### Dataset excerpts
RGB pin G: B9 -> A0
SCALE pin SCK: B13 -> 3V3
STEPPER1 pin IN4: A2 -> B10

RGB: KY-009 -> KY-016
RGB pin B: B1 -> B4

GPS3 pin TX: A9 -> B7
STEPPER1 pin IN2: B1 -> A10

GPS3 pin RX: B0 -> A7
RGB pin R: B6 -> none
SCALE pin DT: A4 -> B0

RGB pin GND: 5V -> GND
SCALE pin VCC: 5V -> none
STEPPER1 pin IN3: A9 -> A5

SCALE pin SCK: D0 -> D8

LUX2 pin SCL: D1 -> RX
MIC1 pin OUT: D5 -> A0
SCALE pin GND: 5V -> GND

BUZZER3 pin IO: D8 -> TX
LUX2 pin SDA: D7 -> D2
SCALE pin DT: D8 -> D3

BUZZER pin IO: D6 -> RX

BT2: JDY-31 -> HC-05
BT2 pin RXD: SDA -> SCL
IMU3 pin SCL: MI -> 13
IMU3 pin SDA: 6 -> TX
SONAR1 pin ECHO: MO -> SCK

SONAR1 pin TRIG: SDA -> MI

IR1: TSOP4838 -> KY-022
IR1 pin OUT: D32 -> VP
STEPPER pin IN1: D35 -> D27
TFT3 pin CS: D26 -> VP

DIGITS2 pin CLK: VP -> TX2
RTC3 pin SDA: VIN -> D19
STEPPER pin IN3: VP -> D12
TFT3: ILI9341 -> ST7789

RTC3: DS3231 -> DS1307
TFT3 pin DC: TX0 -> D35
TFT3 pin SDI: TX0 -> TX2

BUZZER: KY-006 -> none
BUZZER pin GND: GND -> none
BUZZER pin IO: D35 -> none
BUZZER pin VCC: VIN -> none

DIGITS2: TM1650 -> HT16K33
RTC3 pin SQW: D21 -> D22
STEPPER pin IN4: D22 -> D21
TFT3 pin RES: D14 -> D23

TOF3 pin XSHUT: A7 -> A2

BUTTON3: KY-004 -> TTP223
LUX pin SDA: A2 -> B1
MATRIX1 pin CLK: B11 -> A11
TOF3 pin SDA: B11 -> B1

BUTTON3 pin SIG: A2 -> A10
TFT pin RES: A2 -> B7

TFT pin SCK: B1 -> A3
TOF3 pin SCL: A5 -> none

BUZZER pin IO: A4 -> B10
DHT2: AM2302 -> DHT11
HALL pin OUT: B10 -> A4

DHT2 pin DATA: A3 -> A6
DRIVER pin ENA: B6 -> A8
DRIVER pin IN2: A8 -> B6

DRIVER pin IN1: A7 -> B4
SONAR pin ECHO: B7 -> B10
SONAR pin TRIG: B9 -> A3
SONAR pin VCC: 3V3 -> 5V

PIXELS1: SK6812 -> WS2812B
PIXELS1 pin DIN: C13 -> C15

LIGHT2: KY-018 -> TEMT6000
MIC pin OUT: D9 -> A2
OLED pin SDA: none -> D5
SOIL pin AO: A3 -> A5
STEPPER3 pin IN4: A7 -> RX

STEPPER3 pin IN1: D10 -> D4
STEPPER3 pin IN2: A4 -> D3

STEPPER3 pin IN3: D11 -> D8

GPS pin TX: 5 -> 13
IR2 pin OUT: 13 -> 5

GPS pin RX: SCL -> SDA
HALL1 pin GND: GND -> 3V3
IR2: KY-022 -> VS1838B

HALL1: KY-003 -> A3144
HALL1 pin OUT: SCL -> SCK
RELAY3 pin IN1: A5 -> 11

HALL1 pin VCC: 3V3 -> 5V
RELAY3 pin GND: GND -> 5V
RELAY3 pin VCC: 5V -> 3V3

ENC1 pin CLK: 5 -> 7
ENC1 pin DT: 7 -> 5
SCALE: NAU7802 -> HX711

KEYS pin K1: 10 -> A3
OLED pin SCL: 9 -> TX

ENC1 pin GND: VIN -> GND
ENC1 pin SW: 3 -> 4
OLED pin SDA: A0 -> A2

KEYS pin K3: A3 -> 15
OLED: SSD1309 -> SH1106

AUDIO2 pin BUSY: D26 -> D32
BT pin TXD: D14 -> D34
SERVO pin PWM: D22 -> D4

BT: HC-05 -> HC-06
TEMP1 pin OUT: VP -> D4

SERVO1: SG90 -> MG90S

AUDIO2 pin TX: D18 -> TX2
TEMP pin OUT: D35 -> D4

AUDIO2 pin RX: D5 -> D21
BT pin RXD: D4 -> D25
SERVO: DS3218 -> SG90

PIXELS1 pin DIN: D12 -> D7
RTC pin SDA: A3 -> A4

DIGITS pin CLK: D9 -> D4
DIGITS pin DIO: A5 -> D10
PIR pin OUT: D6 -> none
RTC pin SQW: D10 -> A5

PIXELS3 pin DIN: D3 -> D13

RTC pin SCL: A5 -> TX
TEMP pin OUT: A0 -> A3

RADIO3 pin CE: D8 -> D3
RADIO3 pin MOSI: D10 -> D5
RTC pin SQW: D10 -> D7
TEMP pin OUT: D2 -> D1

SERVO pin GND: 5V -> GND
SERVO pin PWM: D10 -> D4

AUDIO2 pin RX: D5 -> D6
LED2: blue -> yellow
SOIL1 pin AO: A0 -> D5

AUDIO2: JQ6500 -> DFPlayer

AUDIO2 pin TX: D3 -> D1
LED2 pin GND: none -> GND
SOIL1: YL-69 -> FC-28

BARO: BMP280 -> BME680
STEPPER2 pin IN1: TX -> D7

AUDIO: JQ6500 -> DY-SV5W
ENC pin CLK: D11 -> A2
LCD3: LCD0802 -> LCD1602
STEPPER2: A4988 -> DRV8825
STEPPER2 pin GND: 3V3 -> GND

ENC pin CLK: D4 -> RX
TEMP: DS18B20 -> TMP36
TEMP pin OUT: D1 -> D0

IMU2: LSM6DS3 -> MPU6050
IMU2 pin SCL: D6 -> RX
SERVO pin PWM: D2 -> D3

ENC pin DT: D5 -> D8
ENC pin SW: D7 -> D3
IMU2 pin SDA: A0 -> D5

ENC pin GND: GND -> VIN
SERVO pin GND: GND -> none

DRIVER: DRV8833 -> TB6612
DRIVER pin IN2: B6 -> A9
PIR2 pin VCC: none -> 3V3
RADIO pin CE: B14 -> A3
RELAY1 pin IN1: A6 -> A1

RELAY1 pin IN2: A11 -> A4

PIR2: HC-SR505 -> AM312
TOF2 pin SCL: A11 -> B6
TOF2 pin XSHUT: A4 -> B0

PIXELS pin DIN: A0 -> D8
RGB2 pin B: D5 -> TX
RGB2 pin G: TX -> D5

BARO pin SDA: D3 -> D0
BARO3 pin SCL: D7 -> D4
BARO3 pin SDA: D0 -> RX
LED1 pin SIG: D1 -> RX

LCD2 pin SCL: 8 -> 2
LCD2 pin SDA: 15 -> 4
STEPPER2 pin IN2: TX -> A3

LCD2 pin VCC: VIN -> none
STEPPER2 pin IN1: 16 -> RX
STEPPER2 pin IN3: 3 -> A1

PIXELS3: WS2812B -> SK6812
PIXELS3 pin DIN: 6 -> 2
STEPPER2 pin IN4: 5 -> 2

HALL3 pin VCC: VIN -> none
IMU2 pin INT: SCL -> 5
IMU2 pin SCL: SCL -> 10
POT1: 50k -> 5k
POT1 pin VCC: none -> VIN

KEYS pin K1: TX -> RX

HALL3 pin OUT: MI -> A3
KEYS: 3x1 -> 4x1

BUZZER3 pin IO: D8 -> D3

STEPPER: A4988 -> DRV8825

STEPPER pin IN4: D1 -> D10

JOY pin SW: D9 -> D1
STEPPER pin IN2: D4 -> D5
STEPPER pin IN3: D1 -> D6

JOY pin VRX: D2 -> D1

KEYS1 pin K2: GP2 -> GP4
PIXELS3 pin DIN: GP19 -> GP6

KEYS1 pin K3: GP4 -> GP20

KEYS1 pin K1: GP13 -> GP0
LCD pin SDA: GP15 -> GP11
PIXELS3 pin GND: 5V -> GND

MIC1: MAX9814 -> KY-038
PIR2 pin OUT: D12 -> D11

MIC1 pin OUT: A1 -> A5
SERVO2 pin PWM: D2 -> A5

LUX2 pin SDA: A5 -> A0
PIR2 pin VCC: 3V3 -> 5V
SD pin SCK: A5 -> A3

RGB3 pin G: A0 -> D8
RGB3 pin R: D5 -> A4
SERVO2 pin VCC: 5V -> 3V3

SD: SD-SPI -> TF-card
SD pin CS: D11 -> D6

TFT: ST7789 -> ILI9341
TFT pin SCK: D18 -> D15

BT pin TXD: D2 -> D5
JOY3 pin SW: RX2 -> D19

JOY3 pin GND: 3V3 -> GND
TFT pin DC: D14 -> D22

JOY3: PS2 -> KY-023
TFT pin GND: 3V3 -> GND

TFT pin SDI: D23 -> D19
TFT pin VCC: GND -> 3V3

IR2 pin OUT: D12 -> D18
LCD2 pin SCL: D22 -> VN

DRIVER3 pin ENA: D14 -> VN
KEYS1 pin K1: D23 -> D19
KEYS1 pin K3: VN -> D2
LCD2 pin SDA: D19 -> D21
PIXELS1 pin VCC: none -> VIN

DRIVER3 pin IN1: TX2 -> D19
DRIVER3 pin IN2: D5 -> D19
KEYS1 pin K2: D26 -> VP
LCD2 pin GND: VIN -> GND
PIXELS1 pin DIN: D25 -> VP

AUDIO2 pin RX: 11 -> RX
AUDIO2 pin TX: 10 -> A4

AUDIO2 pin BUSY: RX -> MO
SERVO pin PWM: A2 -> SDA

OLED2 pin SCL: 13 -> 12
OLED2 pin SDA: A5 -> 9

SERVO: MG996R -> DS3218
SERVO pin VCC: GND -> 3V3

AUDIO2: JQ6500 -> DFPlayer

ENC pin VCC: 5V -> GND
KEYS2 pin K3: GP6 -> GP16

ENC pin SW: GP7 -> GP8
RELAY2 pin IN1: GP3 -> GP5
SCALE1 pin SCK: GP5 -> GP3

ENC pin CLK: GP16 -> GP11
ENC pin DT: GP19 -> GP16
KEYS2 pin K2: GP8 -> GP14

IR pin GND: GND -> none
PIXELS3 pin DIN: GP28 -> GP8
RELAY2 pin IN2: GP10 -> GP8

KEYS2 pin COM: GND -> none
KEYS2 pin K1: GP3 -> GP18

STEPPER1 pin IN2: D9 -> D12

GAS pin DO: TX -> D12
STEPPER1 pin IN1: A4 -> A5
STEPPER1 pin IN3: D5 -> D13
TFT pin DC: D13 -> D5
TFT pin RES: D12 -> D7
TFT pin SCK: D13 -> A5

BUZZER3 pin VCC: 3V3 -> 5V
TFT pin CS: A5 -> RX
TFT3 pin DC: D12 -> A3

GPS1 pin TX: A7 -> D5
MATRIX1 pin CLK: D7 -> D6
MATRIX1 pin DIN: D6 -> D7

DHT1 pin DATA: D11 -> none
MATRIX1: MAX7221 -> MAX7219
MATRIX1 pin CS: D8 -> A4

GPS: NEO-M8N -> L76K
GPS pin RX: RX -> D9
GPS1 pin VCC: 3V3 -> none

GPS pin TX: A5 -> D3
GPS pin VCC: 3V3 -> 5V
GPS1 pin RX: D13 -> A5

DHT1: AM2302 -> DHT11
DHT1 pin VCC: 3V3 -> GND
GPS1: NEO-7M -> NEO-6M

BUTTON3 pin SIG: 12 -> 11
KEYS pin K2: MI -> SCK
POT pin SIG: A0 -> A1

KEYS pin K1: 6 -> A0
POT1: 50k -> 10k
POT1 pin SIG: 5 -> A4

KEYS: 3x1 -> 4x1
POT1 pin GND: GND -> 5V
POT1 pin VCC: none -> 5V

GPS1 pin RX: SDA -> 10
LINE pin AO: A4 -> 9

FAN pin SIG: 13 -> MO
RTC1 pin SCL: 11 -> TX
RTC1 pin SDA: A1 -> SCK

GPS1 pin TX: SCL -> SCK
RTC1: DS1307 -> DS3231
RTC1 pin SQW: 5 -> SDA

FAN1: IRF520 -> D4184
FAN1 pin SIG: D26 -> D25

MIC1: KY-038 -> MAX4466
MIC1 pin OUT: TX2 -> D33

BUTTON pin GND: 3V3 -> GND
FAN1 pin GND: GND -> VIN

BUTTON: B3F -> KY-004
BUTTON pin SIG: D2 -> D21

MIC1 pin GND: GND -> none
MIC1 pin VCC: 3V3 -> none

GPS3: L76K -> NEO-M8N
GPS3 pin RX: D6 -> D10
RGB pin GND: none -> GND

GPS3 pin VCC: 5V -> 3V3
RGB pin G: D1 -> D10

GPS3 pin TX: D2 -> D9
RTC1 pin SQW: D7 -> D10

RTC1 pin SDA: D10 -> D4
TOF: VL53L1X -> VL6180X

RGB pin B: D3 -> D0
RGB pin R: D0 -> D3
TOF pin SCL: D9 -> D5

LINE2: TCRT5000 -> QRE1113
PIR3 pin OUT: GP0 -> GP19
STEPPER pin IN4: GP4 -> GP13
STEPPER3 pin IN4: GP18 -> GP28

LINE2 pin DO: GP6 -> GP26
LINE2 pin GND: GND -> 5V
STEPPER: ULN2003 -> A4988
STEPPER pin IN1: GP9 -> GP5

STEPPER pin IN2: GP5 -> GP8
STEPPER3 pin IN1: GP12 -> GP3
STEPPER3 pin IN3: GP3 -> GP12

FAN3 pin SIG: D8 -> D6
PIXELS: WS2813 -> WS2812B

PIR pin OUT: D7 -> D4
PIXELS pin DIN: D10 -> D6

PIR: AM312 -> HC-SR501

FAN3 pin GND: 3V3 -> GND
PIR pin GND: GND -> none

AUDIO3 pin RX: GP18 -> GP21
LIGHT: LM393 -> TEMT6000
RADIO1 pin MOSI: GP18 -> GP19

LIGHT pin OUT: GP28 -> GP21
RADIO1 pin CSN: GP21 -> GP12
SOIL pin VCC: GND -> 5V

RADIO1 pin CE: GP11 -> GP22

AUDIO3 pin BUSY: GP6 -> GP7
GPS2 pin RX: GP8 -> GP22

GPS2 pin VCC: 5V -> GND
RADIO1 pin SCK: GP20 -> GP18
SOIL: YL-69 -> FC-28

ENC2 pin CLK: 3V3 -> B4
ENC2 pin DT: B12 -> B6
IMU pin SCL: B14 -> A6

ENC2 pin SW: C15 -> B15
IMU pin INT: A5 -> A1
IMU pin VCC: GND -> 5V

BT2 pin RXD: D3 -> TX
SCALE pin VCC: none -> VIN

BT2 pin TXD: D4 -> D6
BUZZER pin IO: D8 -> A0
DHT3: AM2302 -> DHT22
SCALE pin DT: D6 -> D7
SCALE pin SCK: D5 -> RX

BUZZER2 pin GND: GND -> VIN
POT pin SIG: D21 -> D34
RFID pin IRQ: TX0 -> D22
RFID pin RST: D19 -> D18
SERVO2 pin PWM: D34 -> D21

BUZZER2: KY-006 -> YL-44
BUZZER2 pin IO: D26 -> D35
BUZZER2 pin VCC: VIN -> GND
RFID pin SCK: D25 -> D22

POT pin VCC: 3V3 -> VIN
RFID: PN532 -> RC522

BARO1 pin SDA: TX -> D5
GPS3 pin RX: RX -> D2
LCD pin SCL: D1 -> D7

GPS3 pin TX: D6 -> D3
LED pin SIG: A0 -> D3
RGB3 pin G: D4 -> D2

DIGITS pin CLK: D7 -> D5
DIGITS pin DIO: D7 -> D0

### Prompt
Filter the data, keeping only the lines that contain "BUSY".

### Written answer
AUDIO2 pin BUSY: D26 -> D32
AUDIO2 pin BUSY: RX -> MO
AUDIO3 pin BUSY: GP6 -> GP7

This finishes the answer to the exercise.